Each entry below should appear again exactly as written, without pictures.
Top of Data to use
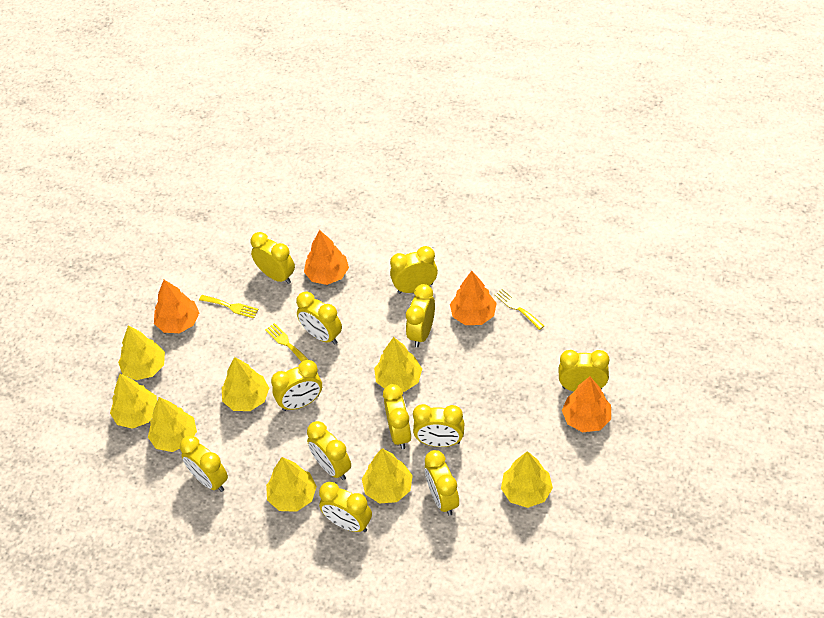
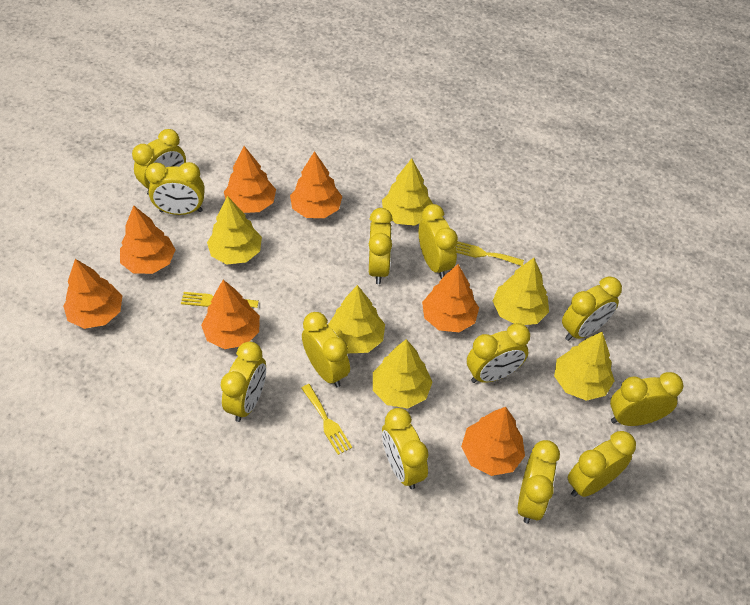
orange tree: 4 -> 7
yellow tree: 8 -> 6

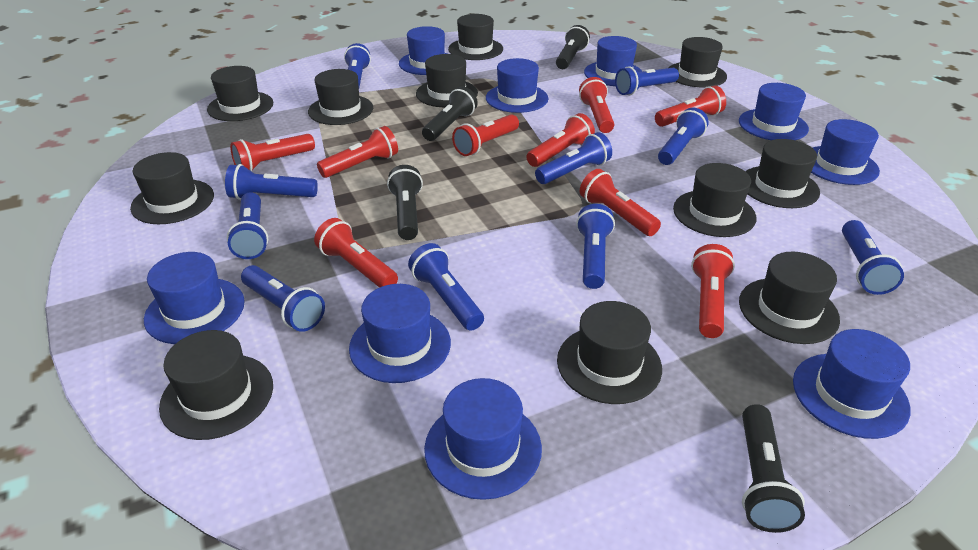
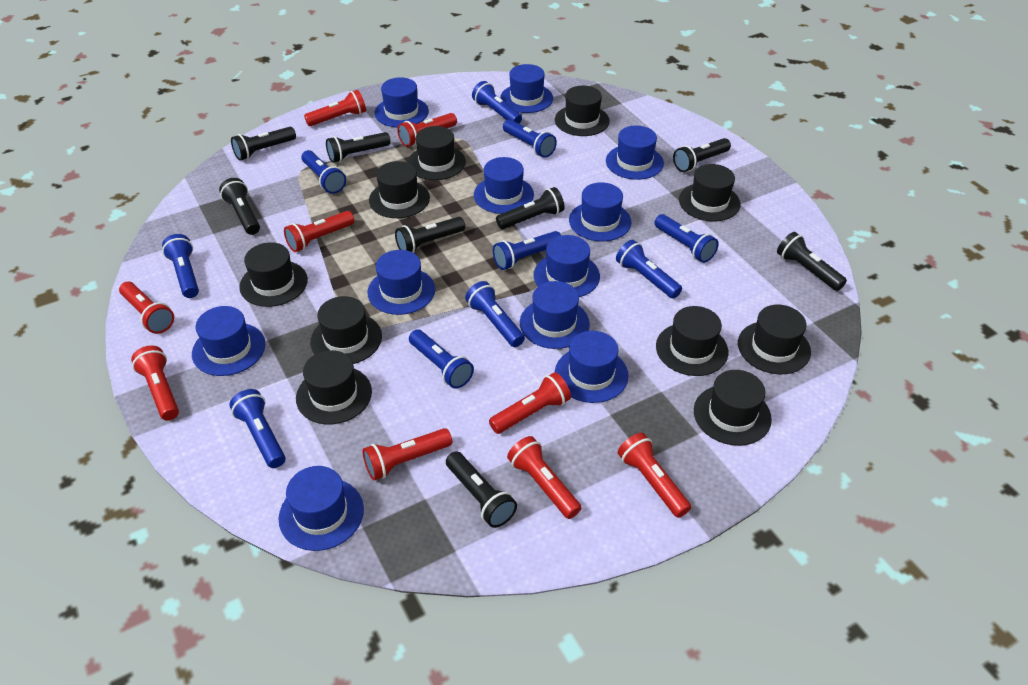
black flashlight: 4 -> 8
black hat: 11 -> 10
blue hat: 9 -> 11

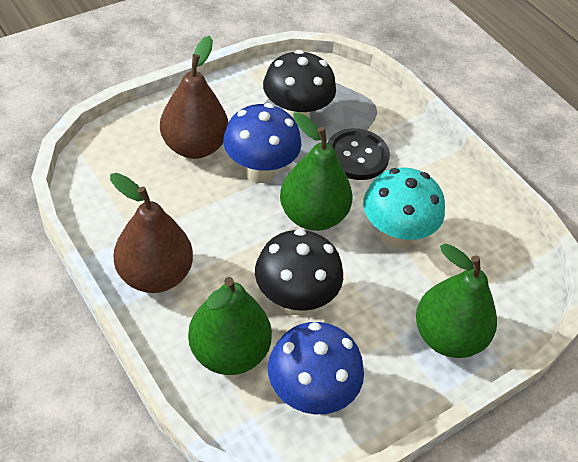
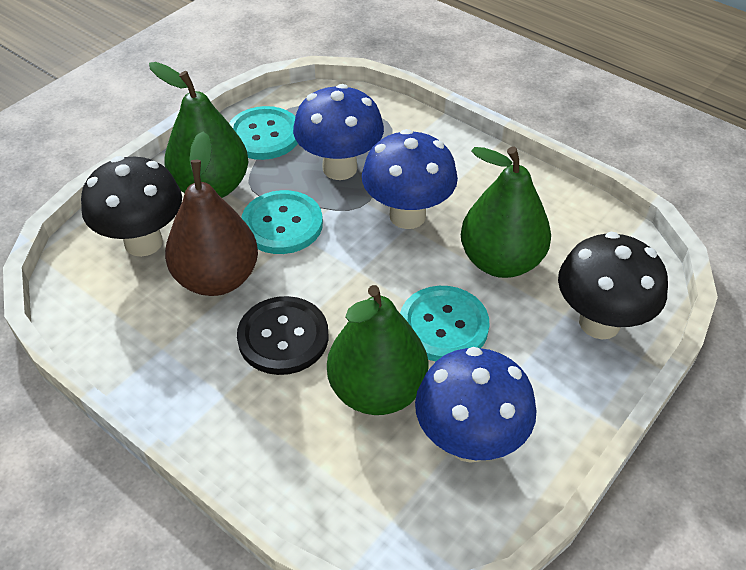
blue mushroom: 2 -> 3
brown pear: 2 -> 1
turquoise button: 0 -> 3
turquoise mushroom: 1 -> 0

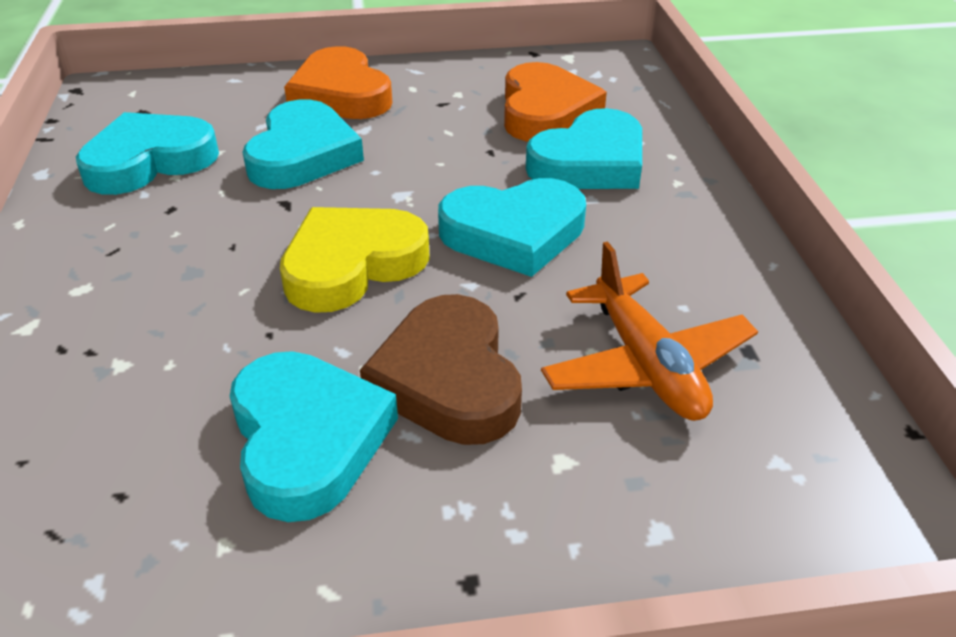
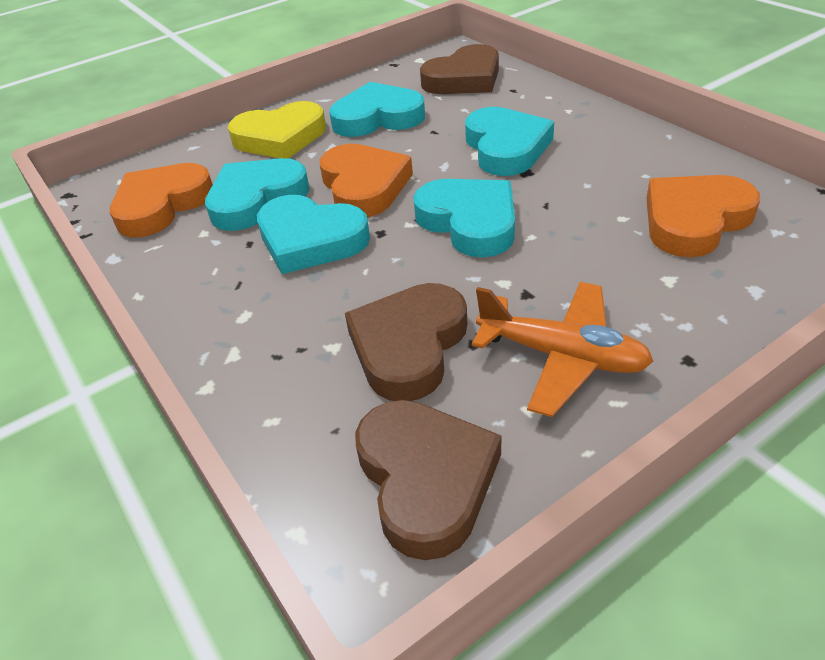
brown heart: 1 -> 3
orange heart: 2 -> 3

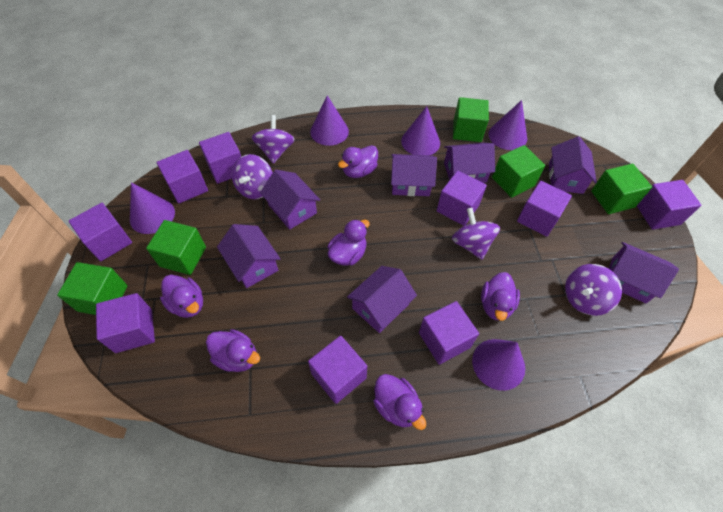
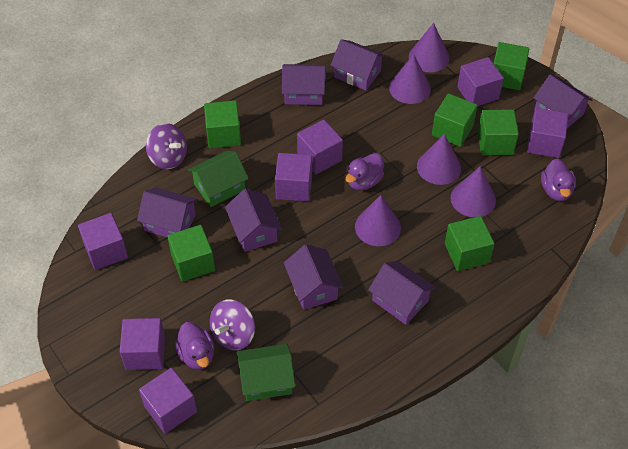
green cube: 5 -> 6
green house: 0 -> 2
purple cube: 9 -> 7
purple duck: 6 -> 3
purple spinning top: 4 -> 2

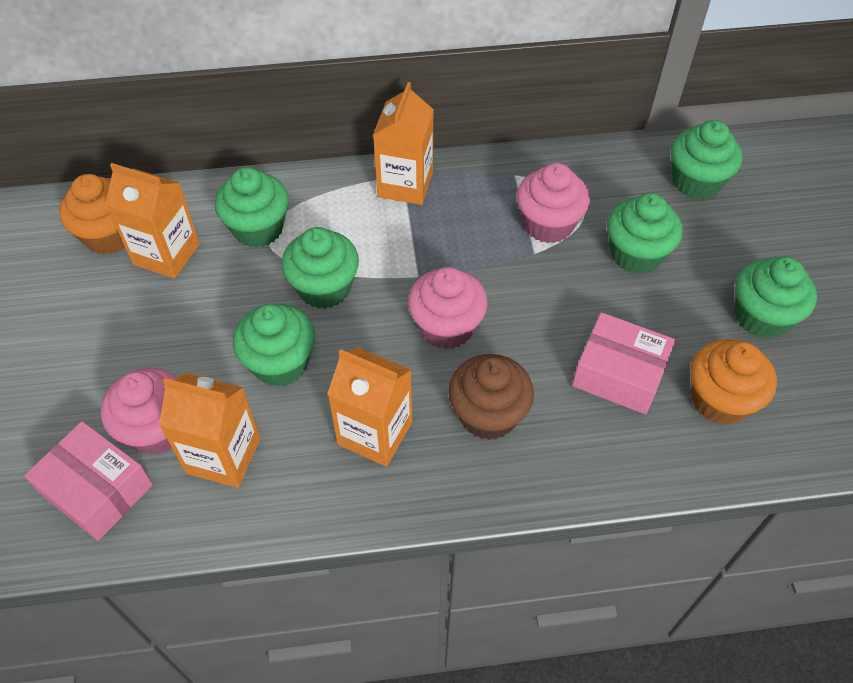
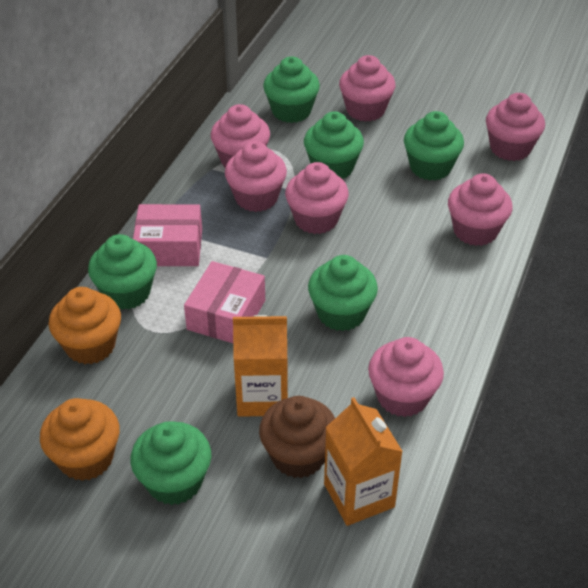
orange carton: 4 -> 2
pink cupcake: 3 -> 7

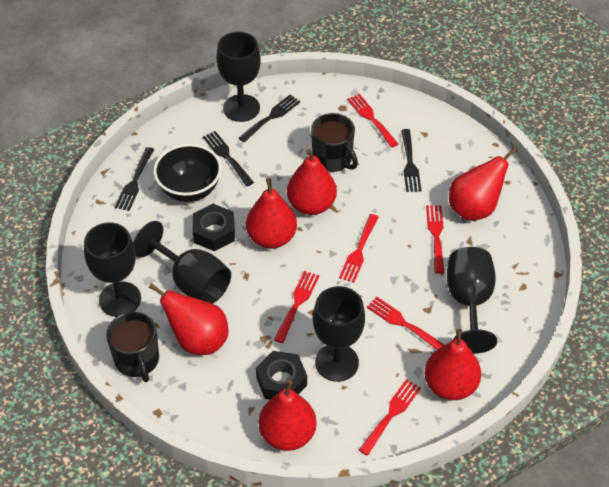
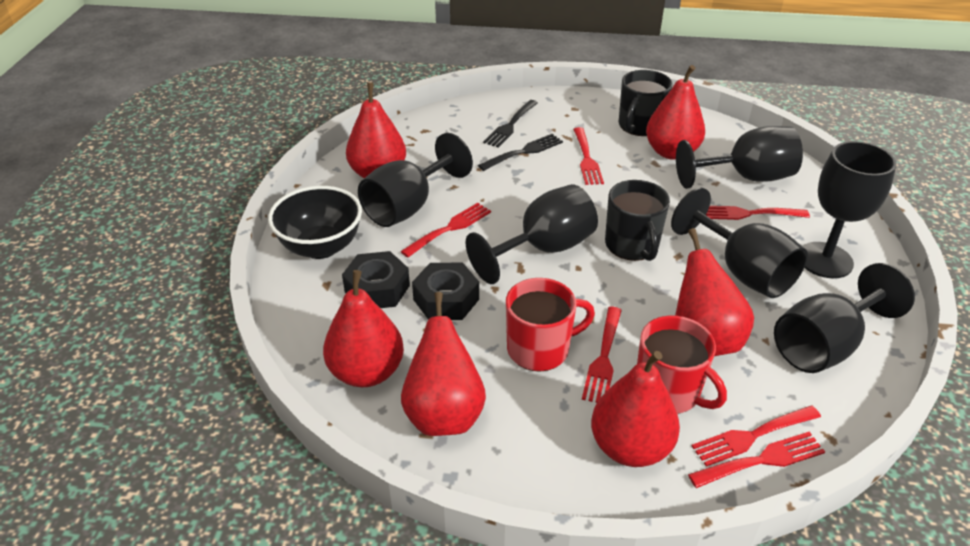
black fork: 4 -> 2
black goblet: 5 -> 6
red mug: 0 -> 2

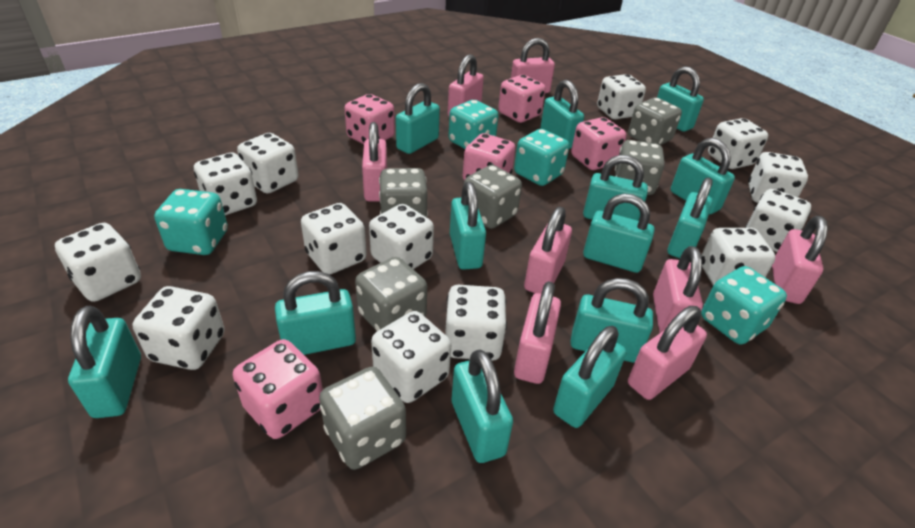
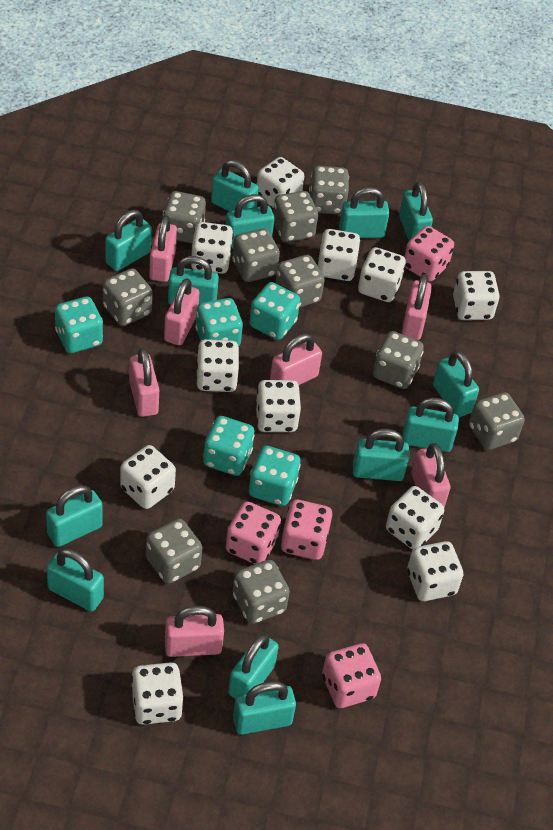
grey dice: 6 -> 10
pink dice: 5 -> 4
pink padlock: 8 -> 7
turquoise dice: 4 -> 5
white dice: 13 -> 11

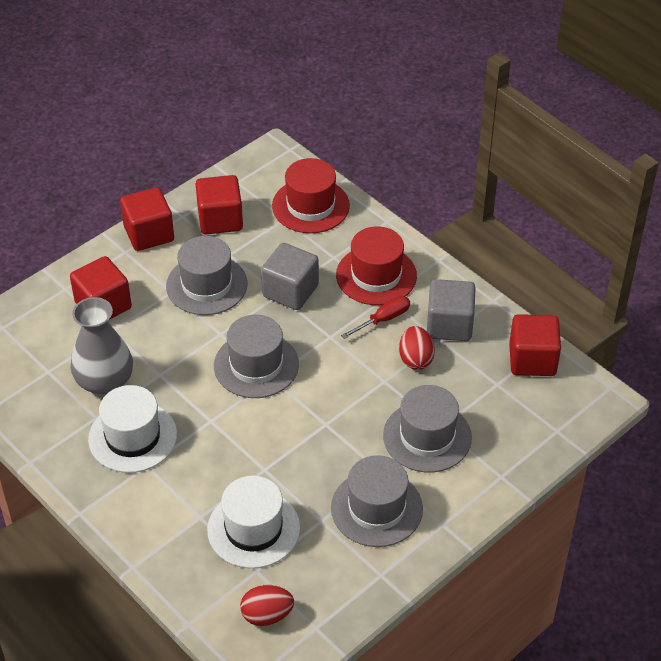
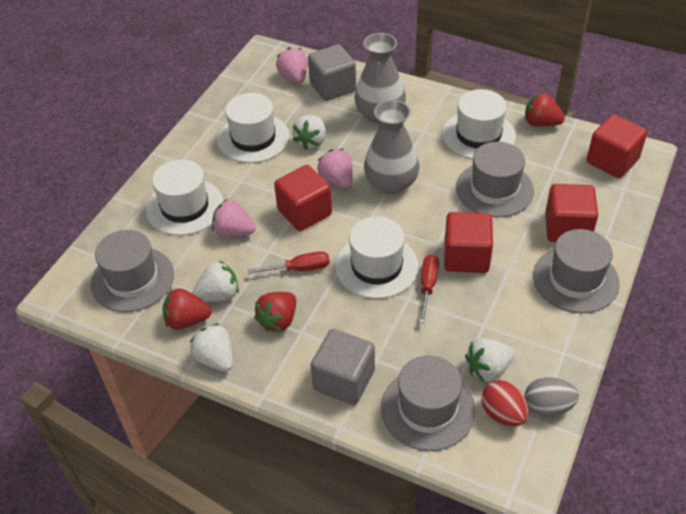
grey egg: 0 -> 1
grey vase: 1 -> 2
pink strawberry: 0 -> 3
red egg: 2 -> 1
red hat: 2 -> 0
red screwdriver: 1 -> 2
red strawberry: 0 -> 3
white hat: 2 -> 4
white strawberry: 0 -> 4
Bottom of Data to use
- Result of this task -
orange tree: 4 -> 7
yellow tree: 8 -> 6

black flashlight: 4 -> 8
black hat: 11 -> 10
blue hat: 9 -> 11

blue mushroom: 2 -> 3
brown pear: 2 -> 1
turquoise button: 0 -> 3
turquoise mushroom: 1 -> 0

brown heart: 1 -> 3
orange heart: 2 -> 3

green cube: 5 -> 6
green house: 0 -> 2
purple cube: 9 -> 7
purple duck: 6 -> 3
purple spinning top: 4 -> 2

orange carton: 4 -> 2
pink cupcake: 3 -> 7

black fork: 4 -> 2
black goblet: 5 -> 6
red mug: 0 -> 2

grey dice: 6 -> 10
pink dice: 5 -> 4
pink padlock: 8 -> 7
turquoise dice: 4 -> 5
white dice: 13 -> 11

grey egg: 0 -> 1
grey vase: 1 -> 2
pink strawberry: 0 -> 3
red egg: 2 -> 1
red hat: 2 -> 0
red screwdriver: 1 -> 2
red strawberry: 0 -> 3
white hat: 2 -> 4
white strawberry: 0 -> 4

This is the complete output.